◆ Data for this exercise
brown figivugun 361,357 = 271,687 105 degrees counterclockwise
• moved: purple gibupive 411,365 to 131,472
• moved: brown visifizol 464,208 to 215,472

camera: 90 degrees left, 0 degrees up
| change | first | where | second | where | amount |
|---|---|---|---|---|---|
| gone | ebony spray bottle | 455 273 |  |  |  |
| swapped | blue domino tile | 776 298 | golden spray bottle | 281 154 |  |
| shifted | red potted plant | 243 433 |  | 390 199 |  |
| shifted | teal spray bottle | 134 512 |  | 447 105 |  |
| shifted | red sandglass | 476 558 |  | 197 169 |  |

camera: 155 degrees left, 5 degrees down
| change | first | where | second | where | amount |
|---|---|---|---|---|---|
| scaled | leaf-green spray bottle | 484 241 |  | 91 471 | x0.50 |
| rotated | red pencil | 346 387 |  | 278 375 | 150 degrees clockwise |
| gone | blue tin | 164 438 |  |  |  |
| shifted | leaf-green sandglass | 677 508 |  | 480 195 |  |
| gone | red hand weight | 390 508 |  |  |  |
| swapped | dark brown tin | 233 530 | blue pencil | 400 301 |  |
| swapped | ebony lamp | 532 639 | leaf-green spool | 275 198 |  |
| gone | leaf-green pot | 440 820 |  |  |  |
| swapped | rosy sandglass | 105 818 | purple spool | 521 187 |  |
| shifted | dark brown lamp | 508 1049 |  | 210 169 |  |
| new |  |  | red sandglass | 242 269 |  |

◆ Task to carry out
Retype, in the same exact form, the lines of the material above from the line holding "gone | ebony" through the line holding "shifted | teal".

◆ Answer area
| gone | ebony spray bottle | 455 273 |  |  |  |
| swapped | blue domino tile | 776 298 | golden spray bottle | 281 154 |  |
| shifted | red potted plant | 243 433 |  | 390 199 |  |
| shifted | teal spray bottle | 134 512 |  | 447 105 |  |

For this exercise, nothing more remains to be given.